* _Given data_:
|---|

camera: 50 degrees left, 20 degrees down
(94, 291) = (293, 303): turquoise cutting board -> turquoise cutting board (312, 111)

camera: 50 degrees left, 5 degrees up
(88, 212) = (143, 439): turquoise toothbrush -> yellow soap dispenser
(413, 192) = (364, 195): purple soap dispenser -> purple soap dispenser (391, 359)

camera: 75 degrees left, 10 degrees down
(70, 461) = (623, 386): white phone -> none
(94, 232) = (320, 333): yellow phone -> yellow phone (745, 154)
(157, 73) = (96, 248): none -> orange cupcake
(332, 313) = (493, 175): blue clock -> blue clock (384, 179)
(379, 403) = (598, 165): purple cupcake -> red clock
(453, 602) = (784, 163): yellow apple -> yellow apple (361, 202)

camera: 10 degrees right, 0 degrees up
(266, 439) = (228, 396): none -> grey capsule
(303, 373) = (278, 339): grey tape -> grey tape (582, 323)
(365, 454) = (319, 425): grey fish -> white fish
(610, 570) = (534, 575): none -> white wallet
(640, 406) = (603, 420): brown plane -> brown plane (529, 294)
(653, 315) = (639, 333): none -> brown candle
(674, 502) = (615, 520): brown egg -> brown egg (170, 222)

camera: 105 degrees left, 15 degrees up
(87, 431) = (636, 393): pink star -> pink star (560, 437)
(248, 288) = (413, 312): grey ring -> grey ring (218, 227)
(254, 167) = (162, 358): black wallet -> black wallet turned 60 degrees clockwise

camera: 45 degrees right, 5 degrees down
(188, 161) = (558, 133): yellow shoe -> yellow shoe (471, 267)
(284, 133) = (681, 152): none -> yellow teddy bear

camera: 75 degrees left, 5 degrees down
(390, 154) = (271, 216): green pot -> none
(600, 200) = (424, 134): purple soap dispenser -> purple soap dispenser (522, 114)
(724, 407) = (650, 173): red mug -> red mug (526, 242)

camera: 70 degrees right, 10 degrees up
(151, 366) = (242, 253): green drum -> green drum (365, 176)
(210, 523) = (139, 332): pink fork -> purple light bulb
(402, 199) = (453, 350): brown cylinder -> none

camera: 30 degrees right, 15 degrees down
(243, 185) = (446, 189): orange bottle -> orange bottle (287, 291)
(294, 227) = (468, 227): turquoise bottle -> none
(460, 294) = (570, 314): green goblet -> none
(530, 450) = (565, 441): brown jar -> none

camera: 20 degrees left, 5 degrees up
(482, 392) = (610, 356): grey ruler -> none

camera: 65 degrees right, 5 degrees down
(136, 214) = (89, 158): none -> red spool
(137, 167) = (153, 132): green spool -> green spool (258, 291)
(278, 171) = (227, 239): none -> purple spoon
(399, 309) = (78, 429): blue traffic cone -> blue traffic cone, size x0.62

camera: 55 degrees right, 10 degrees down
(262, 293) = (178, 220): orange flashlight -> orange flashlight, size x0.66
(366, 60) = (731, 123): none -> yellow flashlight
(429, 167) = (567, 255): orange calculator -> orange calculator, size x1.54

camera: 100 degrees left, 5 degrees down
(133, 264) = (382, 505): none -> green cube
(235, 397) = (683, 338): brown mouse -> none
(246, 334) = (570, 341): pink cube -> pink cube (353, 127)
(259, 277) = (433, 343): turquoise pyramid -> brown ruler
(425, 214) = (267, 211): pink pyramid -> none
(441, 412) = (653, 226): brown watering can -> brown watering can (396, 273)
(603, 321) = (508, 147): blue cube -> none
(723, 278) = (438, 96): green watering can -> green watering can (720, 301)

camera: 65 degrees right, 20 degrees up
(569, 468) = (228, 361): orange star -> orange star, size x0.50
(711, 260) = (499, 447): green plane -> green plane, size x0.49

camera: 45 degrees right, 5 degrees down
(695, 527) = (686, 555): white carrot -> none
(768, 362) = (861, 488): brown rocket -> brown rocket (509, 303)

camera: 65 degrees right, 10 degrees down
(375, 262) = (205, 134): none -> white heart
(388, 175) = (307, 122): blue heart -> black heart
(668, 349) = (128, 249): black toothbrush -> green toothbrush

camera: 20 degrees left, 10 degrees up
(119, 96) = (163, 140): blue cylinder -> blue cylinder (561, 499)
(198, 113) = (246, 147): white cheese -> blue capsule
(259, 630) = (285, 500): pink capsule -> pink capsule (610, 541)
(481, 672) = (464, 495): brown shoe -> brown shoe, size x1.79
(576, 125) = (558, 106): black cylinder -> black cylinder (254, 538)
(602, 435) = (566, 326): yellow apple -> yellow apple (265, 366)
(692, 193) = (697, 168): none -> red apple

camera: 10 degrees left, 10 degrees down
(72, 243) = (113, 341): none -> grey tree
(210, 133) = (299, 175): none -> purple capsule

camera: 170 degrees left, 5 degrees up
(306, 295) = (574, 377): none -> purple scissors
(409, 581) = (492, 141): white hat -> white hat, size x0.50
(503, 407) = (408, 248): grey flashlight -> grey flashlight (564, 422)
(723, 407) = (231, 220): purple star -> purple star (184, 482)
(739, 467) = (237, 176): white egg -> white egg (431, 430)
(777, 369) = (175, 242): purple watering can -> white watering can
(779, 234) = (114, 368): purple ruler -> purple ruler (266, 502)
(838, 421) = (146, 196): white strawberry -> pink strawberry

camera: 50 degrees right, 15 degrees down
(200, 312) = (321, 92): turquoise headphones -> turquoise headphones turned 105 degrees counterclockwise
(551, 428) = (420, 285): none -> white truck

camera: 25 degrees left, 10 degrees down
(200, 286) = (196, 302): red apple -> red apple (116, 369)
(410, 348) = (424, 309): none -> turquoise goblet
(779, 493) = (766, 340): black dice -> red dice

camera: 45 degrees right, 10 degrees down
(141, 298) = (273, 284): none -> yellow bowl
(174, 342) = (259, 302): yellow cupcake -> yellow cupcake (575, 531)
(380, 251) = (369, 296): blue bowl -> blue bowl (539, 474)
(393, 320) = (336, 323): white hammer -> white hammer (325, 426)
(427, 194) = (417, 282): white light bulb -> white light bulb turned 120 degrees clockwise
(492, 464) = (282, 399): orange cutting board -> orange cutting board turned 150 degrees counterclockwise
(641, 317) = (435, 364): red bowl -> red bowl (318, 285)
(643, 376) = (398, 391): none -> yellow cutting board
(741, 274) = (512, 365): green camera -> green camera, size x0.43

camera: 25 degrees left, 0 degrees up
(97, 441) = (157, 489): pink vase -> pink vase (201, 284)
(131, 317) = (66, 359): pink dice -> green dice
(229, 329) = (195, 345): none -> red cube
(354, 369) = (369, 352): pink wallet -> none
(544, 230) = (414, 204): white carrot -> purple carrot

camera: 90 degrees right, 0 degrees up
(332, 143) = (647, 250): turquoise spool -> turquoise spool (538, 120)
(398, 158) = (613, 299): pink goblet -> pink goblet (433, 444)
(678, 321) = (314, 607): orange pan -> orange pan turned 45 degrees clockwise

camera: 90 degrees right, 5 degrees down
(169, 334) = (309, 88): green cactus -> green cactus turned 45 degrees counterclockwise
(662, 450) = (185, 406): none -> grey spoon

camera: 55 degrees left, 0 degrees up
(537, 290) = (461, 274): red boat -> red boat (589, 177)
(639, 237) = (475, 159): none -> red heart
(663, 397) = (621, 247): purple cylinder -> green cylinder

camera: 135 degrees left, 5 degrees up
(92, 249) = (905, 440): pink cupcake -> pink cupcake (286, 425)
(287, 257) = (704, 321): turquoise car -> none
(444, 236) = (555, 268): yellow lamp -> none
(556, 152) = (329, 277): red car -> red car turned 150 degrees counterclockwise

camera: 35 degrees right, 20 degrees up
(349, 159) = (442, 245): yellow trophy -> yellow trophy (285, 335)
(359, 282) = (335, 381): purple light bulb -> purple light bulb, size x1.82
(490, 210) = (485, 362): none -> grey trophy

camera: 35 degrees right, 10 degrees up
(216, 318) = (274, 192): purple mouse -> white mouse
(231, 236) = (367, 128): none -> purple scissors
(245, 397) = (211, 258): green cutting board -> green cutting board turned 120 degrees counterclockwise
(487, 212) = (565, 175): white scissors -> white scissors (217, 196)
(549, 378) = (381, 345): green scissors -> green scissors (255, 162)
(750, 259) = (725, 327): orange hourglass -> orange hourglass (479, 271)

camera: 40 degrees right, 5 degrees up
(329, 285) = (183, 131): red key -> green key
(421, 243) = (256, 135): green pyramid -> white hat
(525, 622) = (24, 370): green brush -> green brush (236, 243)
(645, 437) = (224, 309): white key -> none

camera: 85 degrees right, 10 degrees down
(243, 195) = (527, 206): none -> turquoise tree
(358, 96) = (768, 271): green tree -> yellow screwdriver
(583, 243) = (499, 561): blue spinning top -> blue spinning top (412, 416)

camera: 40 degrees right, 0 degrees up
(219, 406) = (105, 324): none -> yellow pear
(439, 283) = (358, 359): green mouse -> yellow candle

|---|

* _Work instructions_: Begin with the line that has "(413, 192) = (364, 195): purple" in the listing above and end after the line that has "(87, 431) = (636, 393): pink"; output those lines exactly.

* _Answer to the problem_:
(413, 192) = (364, 195): purple soap dispenser -> purple soap dispenser (391, 359)

camera: 75 degrees left, 10 degrees down
(70, 461) = (623, 386): white phone -> none
(94, 232) = (320, 333): yellow phone -> yellow phone (745, 154)
(157, 73) = (96, 248): none -> orange cupcake
(332, 313) = (493, 175): blue clock -> blue clock (384, 179)
(379, 403) = (598, 165): purple cupcake -> red clock
(453, 602) = (784, 163): yellow apple -> yellow apple (361, 202)

camera: 10 degrees right, 0 degrees up
(266, 439) = (228, 396): none -> grey capsule
(303, 373) = (278, 339): grey tape -> grey tape (582, 323)
(365, 454) = (319, 425): grey fish -> white fish
(610, 570) = (534, 575): none -> white wallet
(640, 406) = (603, 420): brown plane -> brown plane (529, 294)
(653, 315) = (639, 333): none -> brown candle
(674, 502) = (615, 520): brown egg -> brown egg (170, 222)

camera: 105 degrees left, 15 degrees up
(87, 431) = (636, 393): pink star -> pink star (560, 437)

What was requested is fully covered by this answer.